→ **EXERCISE INSTRUCTIONS**
From the listing that follows, output everything exactly except the pictures.

→ **COLLECTED MATERIAL**
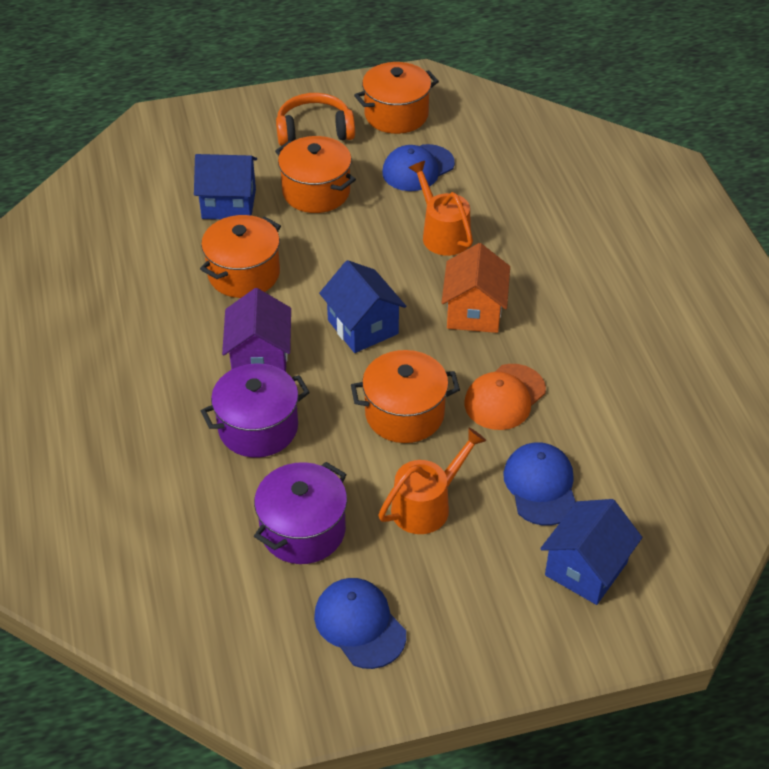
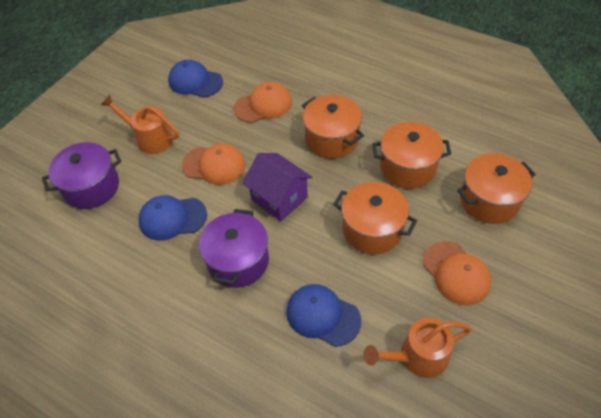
blue house: 3 -> 0
orange cap: 1 -> 3
orange headphones: 1 -> 0
orange house: 1 -> 0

→ **RESPONSE BELOW**
blue house: 3 -> 0
orange cap: 1 -> 3
orange headphones: 1 -> 0
orange house: 1 -> 0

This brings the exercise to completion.